INFORMATION SHOWN:
[START]
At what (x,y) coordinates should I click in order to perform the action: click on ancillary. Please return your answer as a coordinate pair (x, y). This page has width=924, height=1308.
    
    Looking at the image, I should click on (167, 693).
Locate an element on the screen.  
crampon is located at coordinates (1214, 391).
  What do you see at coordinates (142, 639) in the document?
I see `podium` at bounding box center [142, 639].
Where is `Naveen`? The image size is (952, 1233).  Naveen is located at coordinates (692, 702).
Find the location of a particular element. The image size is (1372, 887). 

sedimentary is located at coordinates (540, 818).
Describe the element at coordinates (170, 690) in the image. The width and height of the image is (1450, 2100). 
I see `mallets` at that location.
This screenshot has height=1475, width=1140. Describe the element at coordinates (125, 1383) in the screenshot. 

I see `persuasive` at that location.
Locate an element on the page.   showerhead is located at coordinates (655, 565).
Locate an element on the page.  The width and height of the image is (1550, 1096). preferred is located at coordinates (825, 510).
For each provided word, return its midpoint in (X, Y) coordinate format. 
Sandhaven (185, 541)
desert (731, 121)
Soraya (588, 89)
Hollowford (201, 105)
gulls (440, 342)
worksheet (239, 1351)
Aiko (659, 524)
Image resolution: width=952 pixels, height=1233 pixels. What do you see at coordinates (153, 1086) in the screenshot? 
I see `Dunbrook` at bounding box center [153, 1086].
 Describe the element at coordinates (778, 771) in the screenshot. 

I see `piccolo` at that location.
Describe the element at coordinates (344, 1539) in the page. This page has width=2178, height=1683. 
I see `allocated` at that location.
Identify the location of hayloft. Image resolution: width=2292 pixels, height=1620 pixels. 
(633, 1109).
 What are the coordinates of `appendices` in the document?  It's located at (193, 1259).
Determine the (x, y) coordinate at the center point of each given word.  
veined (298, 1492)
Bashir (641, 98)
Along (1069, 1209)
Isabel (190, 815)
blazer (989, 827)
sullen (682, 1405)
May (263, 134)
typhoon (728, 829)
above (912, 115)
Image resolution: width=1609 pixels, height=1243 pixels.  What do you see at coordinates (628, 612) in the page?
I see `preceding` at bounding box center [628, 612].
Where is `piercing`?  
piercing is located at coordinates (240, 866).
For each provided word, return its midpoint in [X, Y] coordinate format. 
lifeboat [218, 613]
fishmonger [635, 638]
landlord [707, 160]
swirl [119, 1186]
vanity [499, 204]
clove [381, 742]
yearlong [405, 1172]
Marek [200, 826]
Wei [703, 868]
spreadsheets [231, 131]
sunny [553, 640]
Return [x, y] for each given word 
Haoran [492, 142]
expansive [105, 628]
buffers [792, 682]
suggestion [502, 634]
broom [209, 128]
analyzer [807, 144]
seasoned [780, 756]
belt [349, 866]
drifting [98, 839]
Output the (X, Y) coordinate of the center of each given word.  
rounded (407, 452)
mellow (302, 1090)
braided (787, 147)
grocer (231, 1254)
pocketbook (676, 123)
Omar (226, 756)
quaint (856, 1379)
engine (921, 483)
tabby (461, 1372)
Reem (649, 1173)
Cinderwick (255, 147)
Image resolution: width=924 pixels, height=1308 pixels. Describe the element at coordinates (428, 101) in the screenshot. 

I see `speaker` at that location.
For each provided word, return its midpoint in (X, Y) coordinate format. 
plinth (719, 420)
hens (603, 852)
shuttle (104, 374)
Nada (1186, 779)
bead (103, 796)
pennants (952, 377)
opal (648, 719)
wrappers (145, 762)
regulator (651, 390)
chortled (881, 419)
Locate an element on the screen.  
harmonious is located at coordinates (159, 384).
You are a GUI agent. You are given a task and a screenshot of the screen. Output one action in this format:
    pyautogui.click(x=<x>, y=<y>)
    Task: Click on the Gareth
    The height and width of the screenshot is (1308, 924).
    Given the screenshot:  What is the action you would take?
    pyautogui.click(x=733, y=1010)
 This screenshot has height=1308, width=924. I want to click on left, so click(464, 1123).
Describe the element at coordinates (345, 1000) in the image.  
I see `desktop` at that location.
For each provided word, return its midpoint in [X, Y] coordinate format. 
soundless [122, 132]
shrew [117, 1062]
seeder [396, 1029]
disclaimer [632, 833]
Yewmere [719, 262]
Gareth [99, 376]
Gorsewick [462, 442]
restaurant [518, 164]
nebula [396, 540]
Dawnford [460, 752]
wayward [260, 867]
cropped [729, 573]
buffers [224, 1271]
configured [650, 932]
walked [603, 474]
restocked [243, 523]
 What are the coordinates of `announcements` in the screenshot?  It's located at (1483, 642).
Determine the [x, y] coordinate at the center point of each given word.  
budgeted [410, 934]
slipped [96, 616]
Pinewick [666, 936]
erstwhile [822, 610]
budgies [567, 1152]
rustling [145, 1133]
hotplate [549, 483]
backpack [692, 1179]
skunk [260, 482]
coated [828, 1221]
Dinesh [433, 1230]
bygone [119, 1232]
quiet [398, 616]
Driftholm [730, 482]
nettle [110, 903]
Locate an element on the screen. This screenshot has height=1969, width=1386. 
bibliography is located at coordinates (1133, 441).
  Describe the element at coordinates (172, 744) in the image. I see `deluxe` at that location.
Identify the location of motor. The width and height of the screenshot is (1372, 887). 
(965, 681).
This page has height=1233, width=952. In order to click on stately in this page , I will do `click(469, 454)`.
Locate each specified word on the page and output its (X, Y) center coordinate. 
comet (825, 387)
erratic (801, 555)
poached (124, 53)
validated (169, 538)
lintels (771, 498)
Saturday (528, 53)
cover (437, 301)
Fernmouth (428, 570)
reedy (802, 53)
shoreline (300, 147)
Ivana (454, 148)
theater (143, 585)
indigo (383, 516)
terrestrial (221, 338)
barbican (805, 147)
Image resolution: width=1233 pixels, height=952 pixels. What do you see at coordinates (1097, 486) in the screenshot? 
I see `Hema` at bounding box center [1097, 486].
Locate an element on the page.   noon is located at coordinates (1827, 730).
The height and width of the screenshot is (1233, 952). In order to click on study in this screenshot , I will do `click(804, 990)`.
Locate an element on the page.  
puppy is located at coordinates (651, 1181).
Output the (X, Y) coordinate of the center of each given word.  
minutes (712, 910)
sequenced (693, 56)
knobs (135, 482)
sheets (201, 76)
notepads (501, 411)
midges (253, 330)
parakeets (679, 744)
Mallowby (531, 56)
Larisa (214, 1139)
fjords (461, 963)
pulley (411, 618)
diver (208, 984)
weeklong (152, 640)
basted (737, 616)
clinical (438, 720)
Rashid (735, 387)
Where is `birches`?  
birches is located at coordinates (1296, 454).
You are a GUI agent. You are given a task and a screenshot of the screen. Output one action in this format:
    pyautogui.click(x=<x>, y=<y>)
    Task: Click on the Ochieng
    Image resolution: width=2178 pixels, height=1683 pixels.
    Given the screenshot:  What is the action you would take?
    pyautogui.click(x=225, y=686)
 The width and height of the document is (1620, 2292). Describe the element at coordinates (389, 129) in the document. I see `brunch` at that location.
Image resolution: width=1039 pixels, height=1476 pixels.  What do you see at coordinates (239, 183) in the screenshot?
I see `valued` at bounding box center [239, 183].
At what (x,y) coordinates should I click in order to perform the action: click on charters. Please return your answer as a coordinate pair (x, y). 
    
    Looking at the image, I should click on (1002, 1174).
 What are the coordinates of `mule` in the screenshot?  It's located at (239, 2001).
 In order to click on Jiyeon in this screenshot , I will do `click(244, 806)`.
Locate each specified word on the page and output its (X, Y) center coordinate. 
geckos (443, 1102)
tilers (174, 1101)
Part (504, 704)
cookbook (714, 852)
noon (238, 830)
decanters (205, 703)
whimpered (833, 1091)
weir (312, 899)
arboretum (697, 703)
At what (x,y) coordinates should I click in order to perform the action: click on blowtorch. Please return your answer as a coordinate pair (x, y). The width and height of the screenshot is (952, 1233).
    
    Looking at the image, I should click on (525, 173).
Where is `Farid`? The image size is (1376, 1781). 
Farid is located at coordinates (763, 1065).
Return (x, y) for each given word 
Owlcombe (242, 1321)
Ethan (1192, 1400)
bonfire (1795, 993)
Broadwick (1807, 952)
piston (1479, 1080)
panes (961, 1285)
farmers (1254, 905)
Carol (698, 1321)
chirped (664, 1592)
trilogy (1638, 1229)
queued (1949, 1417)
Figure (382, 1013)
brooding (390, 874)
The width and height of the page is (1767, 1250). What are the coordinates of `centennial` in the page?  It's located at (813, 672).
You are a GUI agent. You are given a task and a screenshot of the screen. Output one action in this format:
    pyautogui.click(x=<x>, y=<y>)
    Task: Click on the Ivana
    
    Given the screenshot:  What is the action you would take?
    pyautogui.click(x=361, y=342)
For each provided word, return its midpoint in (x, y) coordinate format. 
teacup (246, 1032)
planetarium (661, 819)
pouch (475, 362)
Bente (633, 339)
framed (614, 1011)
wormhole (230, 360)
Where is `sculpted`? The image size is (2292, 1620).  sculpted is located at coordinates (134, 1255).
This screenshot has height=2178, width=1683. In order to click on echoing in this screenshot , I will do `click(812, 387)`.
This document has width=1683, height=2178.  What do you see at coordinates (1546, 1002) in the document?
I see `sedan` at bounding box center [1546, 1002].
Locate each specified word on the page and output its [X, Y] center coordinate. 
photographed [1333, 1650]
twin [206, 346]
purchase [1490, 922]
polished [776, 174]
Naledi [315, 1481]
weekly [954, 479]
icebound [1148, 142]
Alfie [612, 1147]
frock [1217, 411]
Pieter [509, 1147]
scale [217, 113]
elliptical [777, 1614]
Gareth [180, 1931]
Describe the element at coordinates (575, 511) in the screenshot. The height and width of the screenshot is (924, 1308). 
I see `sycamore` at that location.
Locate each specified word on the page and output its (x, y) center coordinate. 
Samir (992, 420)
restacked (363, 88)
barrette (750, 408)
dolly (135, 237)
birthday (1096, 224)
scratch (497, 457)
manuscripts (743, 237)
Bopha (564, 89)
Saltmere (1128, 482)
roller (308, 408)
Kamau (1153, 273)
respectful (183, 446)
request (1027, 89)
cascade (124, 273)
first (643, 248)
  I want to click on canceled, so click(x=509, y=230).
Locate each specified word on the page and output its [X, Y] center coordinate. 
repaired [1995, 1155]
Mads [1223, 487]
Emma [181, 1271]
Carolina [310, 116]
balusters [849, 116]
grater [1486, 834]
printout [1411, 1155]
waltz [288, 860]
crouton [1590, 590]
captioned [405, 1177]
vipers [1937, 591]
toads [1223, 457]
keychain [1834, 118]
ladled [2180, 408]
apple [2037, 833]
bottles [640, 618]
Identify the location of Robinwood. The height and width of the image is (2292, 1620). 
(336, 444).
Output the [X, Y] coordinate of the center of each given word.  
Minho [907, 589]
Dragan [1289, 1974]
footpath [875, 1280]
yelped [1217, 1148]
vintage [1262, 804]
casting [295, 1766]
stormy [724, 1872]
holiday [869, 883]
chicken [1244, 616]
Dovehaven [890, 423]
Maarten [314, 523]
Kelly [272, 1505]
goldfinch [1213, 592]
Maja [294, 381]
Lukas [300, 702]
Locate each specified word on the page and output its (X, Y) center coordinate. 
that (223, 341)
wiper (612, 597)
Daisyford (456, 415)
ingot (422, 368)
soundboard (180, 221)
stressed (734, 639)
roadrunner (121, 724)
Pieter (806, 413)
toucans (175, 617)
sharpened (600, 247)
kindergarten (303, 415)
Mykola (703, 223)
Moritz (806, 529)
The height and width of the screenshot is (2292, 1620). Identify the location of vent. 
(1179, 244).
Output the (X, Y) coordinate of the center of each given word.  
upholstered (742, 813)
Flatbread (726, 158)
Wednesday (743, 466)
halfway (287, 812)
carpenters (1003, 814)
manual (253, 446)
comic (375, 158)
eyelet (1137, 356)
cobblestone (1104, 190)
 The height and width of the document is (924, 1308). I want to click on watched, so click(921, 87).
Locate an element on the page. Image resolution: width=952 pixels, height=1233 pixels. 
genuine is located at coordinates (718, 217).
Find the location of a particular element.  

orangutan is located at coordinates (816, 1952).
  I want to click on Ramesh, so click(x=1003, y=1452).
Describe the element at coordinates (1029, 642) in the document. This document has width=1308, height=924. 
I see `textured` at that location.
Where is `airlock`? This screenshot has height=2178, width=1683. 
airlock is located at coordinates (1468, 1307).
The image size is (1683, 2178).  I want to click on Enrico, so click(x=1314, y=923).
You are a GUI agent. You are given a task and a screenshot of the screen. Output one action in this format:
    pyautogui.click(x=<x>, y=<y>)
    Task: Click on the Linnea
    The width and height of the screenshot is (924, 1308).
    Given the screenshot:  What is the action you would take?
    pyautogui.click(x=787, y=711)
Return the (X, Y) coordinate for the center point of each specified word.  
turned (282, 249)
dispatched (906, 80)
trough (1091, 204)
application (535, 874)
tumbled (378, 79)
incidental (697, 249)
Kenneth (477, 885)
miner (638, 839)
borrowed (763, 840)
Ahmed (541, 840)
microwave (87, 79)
[END]
WHAT YOU SHOULD DO: Which lines in the material above contain the word "Gareth"? List each of those lines in full, treating uppercase and lowercase as different.

WRITTEN SOLUTION:
    Task: Click on the Gareth
Gareth [99, 376]
Gareth [180, 1931]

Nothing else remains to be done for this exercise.